• [Try it] In the listing below, every line with the word "insert" needs to be copied.

• [Data below]
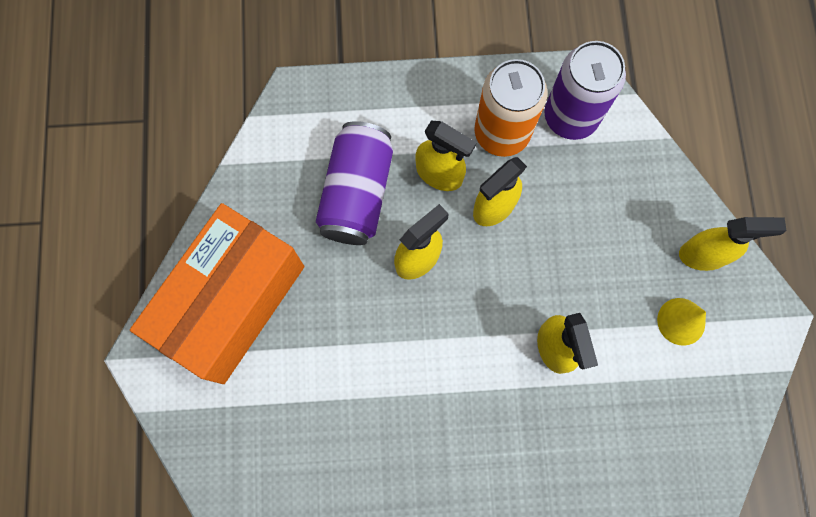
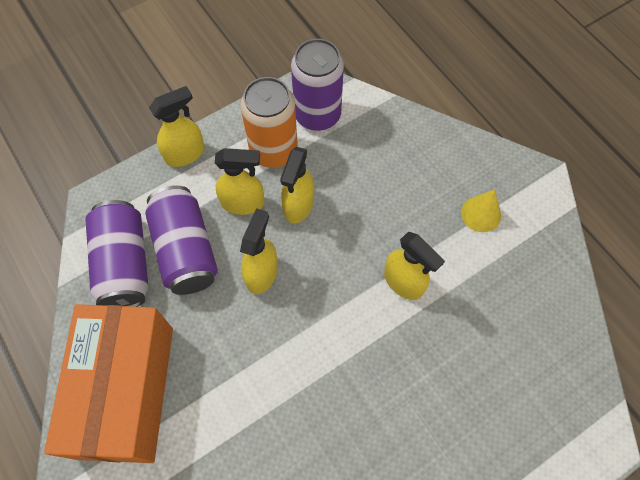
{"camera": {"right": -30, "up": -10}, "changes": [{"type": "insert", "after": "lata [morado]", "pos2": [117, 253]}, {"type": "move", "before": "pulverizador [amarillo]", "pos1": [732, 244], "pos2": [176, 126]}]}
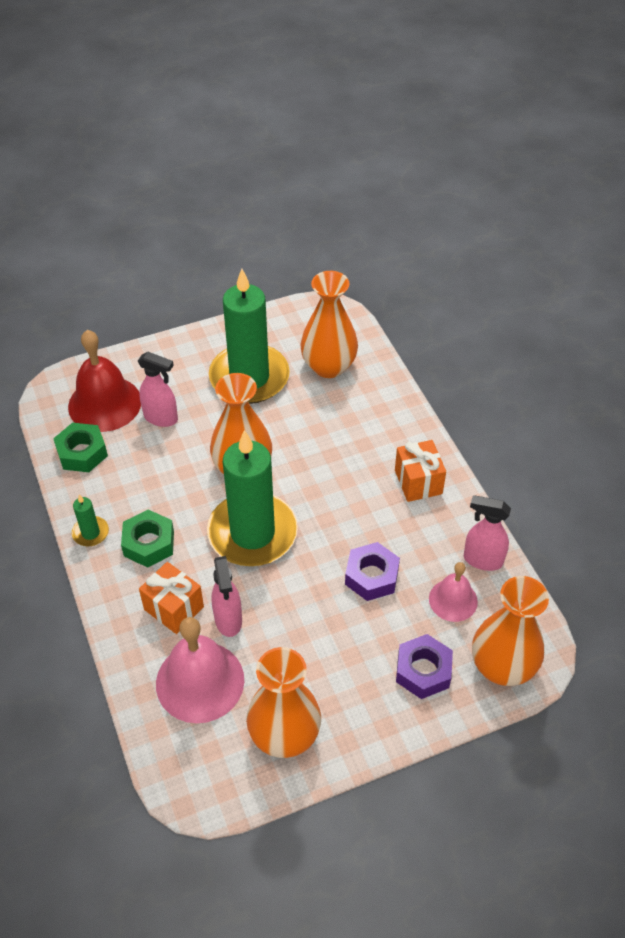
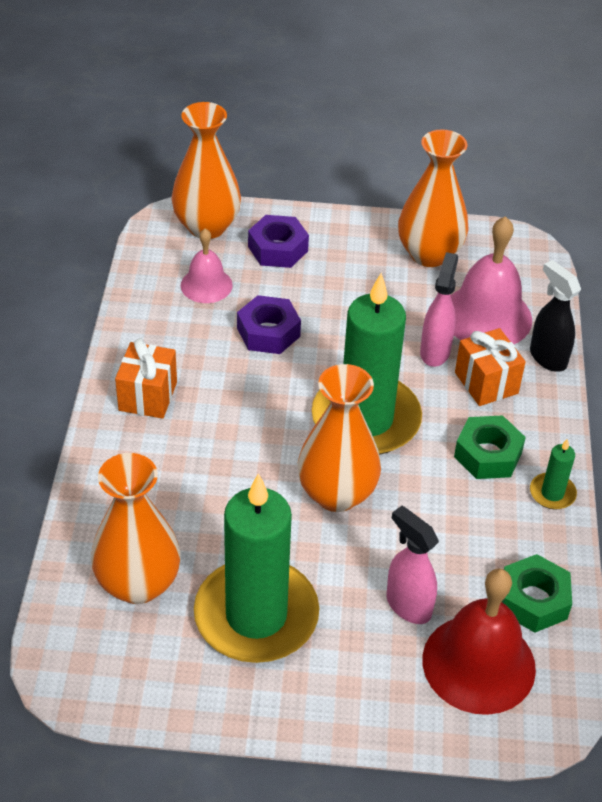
{"camera": {"right": -155, "up": -5}, "changes": [{"type": "delete", "before": "pulverizador [rosa]", "pos1": [487, 533]}, {"type": "insert", "after": "pulverizador [negro]", "pos2": [555, 316]}]}
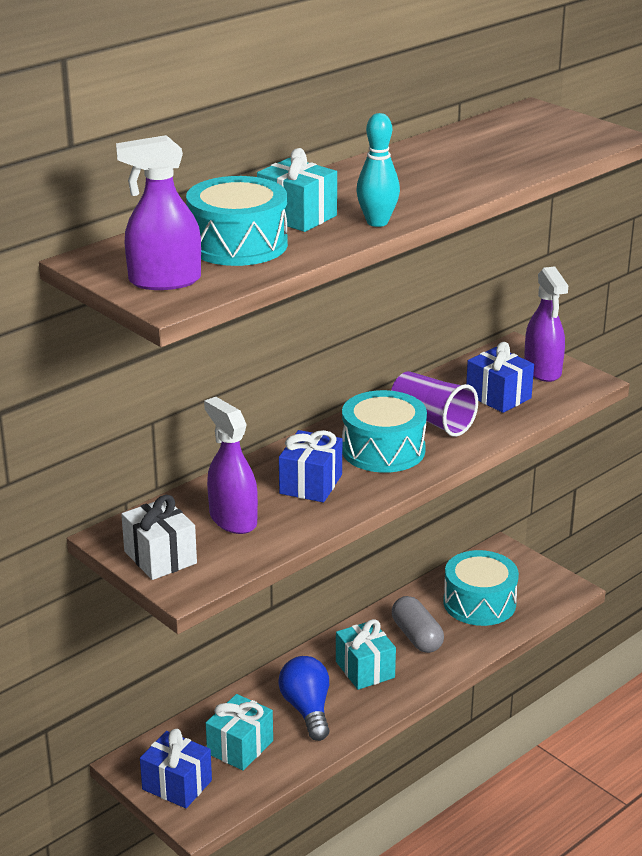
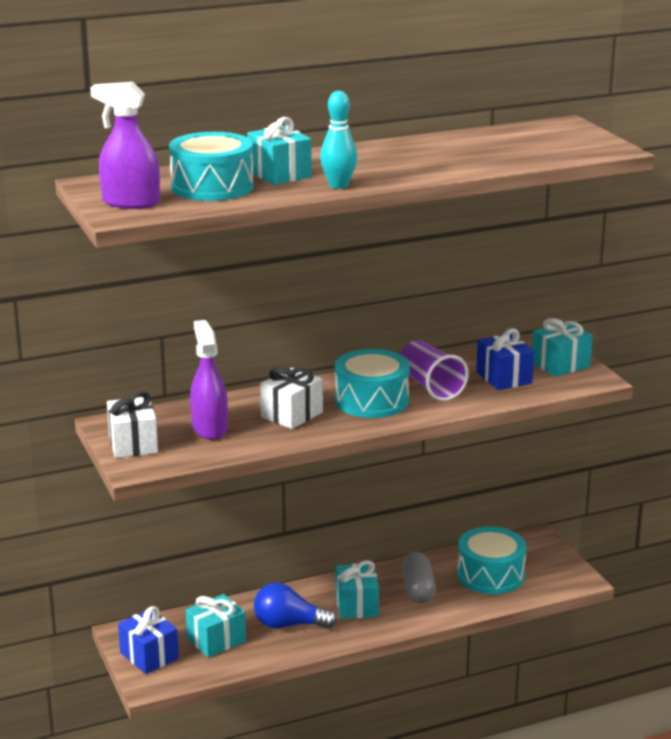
{"camera": {"right": 20, "up": -5}, "changes": [{"type": "replace", "before": "pulverizador [morado]", "after": "regalo [turquesa]", "pos1": [546, 324], "pos2": [562, 347]}, {"type": "recolor", "before": "regalo [azul]", "after": "regalo [blanco]", "pos1": [310, 466], "pos2": [291, 398]}, {"type": "rotate", "before": "bombilla [azul]", "pos1": [303, 698], "pos2": [295, 606], "turn": -90}]}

• [Answer to this task]
{"camera": {"right": -30, "up": -10}, "changes": [{"type": "insert", "after": "lata [morado]", "pos2": [117, 253]}, {"type": "move", "before": "pulverizador [amarillo]", "pos1": [732, 244], "pos2": [176, 126]}]}
{"camera": {"right": -155, "up": -5}, "changes": [{"type": "delete", "before": "pulverizador [rosa]", "pos1": [487, 533]}, {"type": "insert", "after": "pulverizador [negro]", "pos2": [555, 316]}]}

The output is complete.